Top of Working data

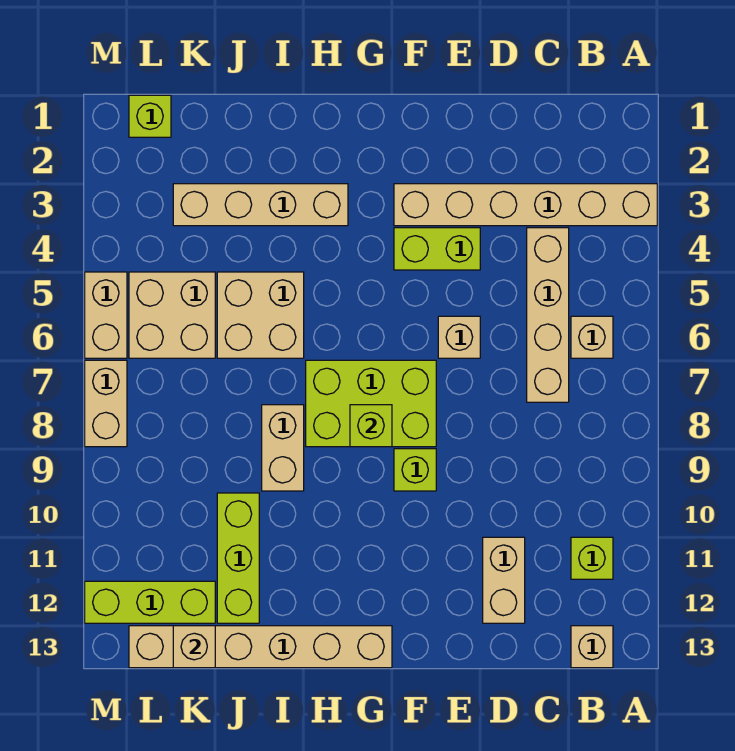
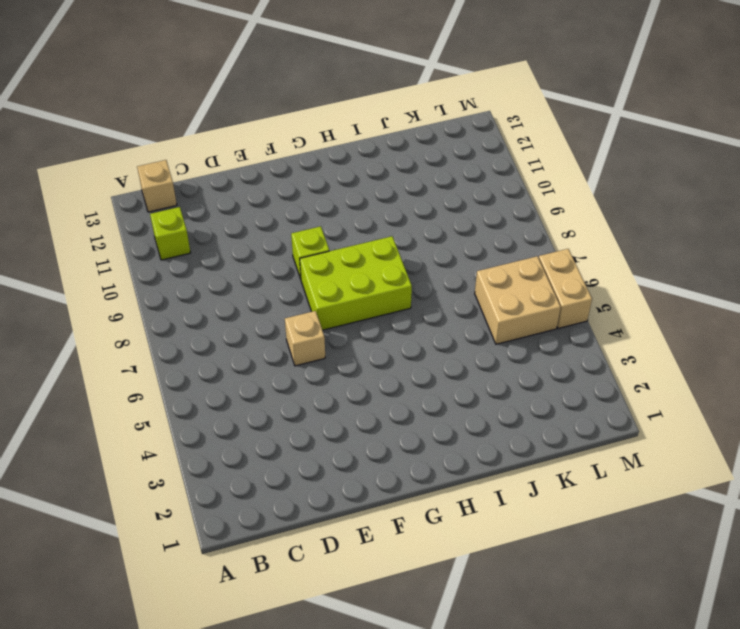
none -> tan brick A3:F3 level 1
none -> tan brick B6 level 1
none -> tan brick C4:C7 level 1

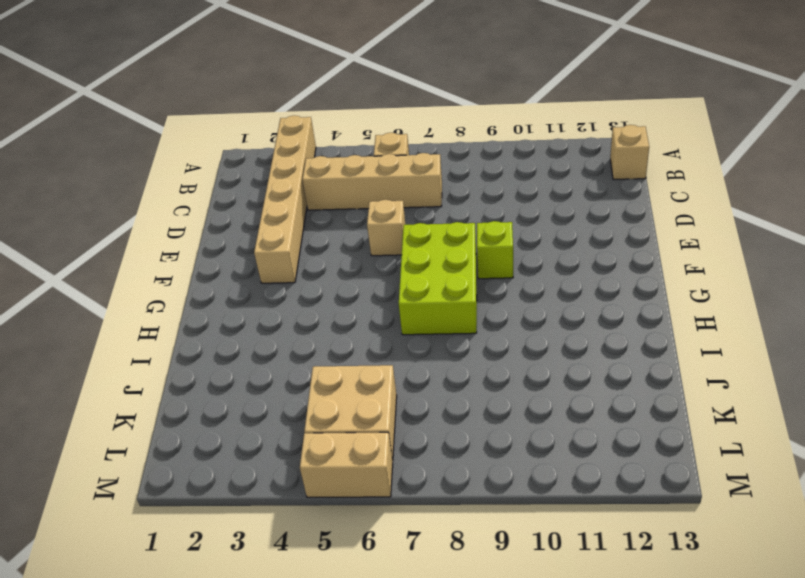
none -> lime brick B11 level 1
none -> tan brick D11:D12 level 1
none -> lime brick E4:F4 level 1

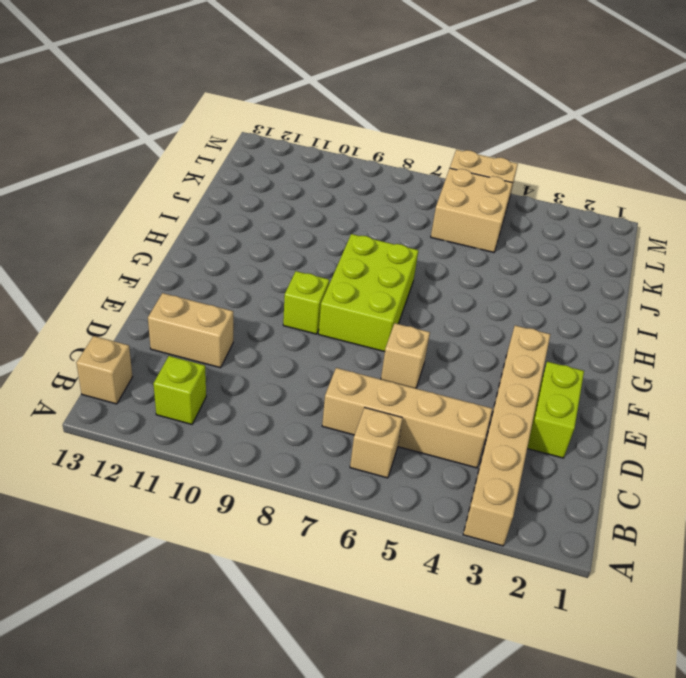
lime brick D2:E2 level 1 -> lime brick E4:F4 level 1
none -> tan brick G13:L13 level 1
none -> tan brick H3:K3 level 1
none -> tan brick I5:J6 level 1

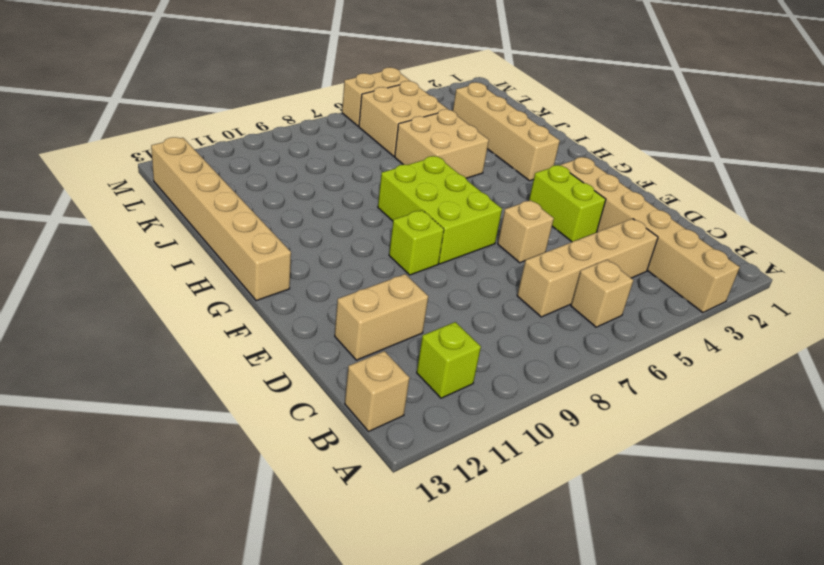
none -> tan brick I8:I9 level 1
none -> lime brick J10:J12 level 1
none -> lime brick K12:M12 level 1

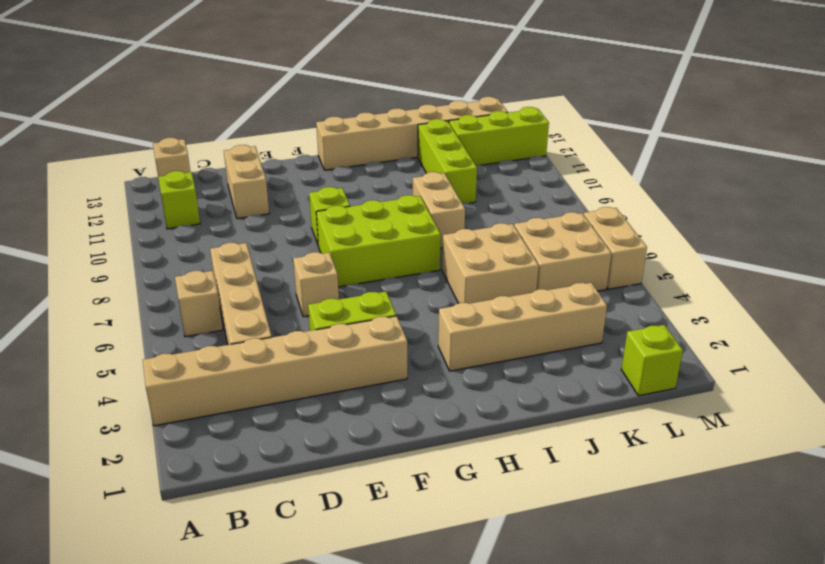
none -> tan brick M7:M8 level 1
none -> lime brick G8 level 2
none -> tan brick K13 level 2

Bottom of Working data
Top of Working data

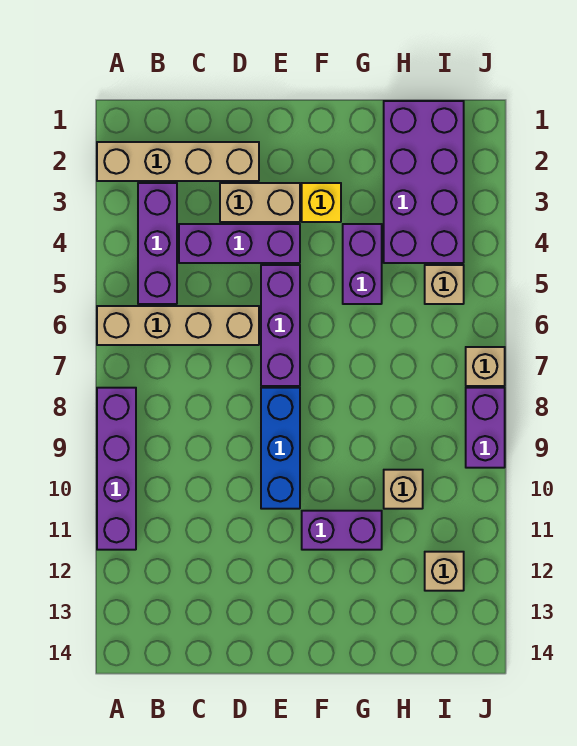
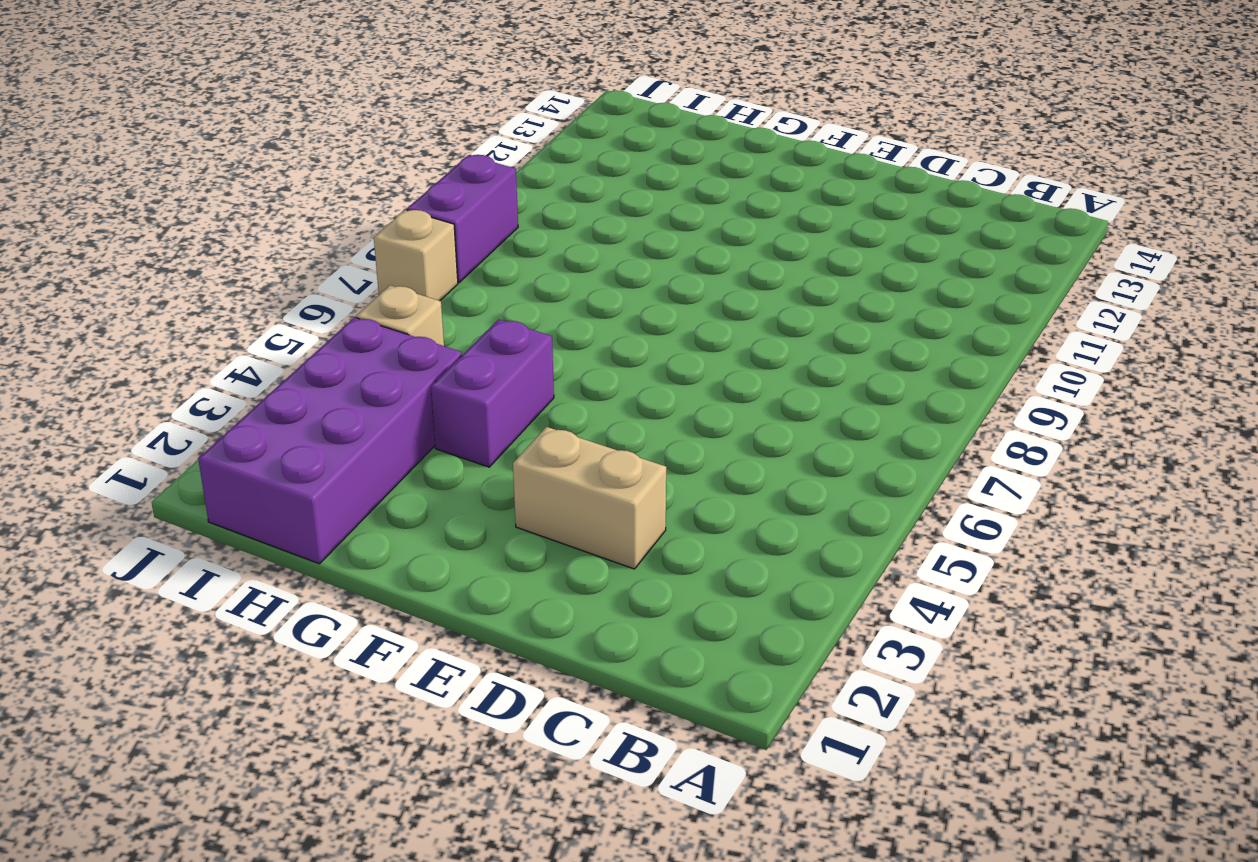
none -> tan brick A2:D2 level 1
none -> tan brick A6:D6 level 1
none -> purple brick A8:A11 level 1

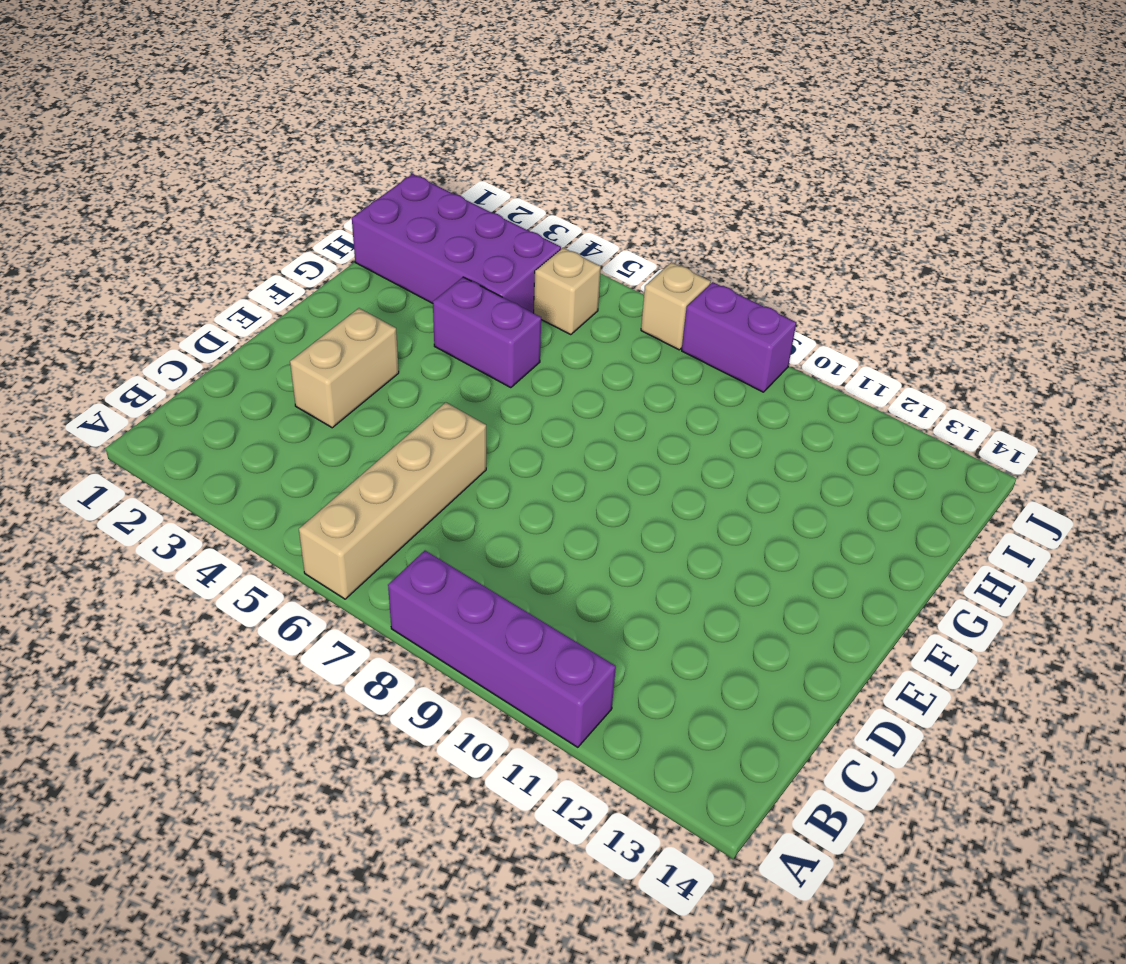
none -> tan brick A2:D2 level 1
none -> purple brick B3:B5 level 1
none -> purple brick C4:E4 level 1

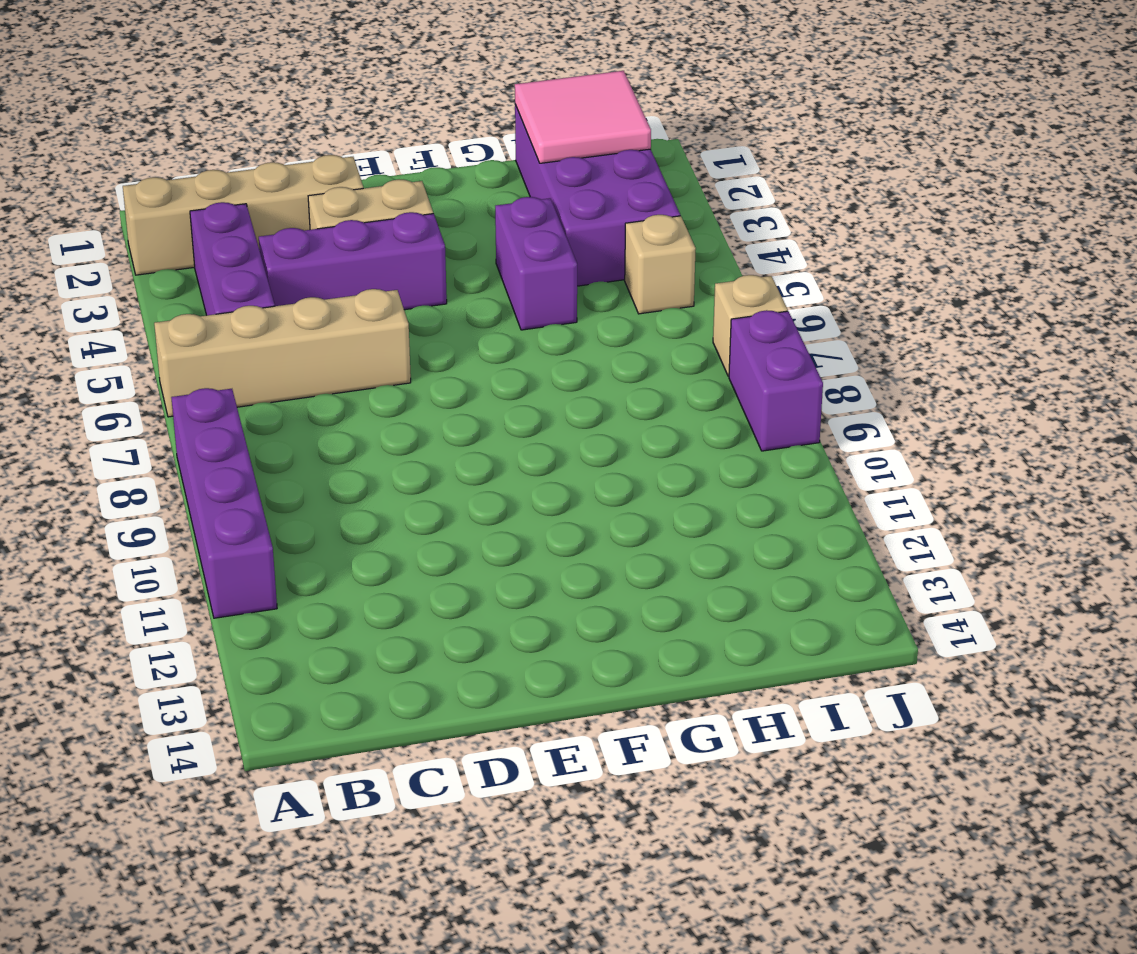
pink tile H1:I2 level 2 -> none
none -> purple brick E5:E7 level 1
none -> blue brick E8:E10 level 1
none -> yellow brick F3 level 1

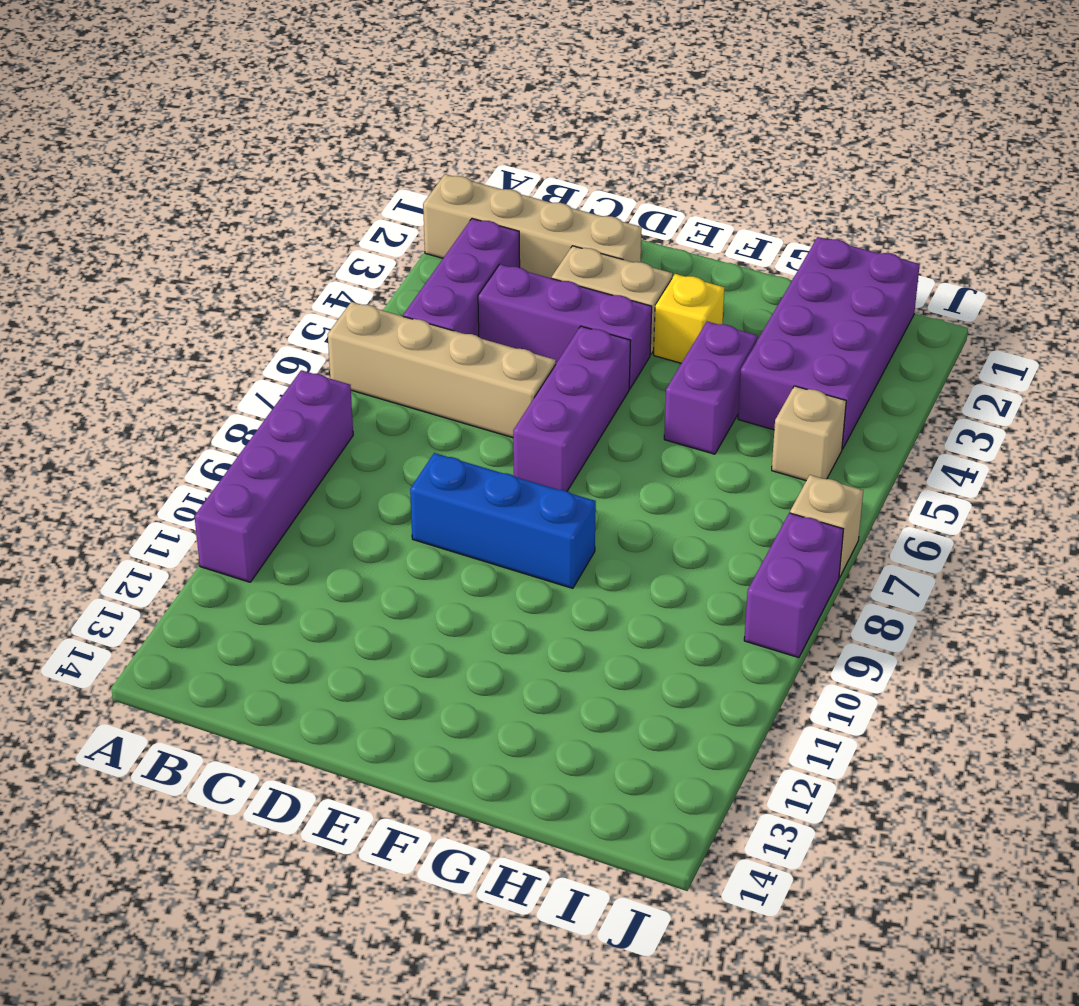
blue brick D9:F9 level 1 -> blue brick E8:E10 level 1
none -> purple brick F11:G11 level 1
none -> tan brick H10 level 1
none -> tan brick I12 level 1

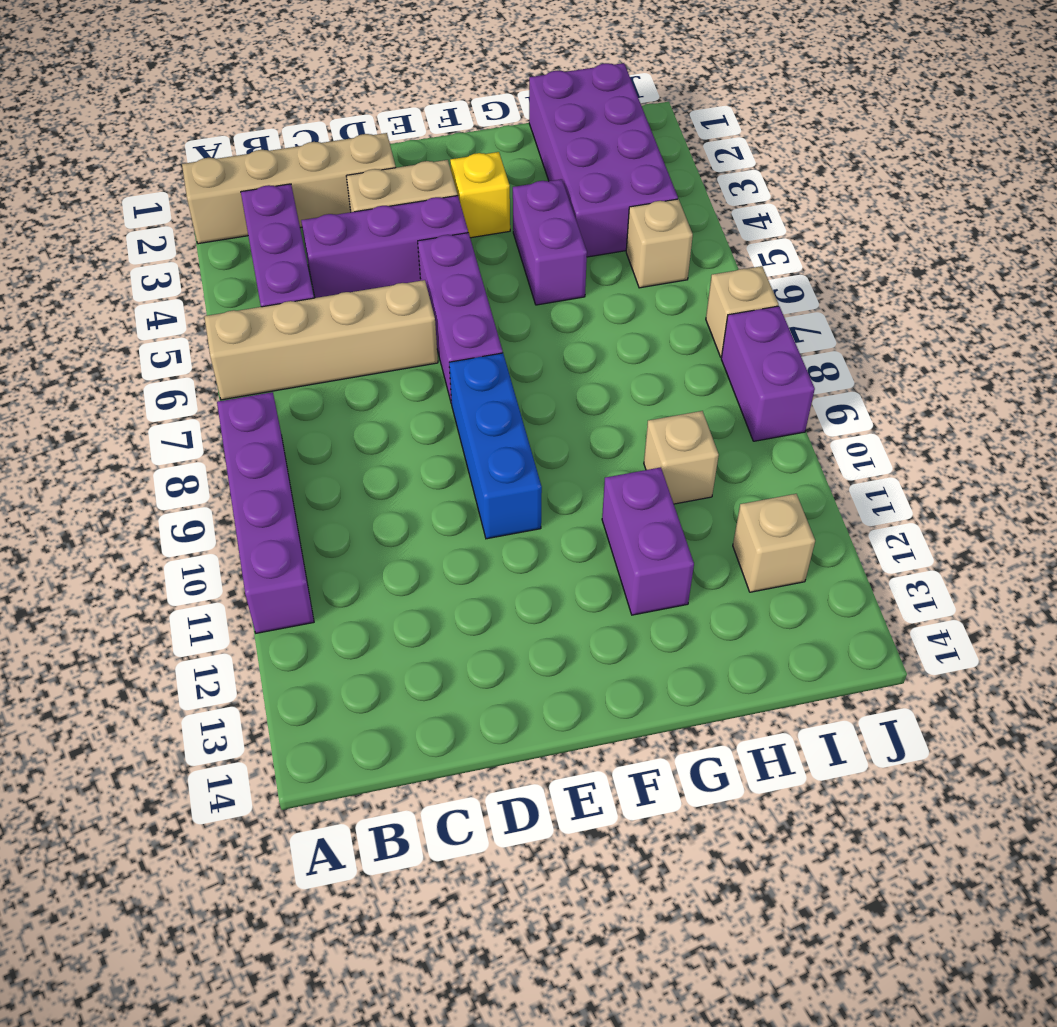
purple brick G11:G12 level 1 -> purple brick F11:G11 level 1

Bottom of Working data

#### Try it
Between and including the line with "none -> tan brick A3:F3 level 1" and the line with "none -> tan brick I8:I9 level 1", repeat every line exactly as it appears above, with pictures left out.

#### Output of the exercise
none -> tan brick A3:F3 level 1
none -> tan brick B6 level 1
none -> tan brick C4:C7 level 1

none -> lime brick B11 level 1
none -> tan brick D11:D12 level 1
none -> lime brick E4:F4 level 1

lime brick D2:E2 level 1 -> lime brick E4:F4 level 1
none -> tan brick G13:L13 level 1
none -> tan brick H3:K3 level 1
none -> tan brick I5:J6 level 1

none -> tan brick I8:I9 level 1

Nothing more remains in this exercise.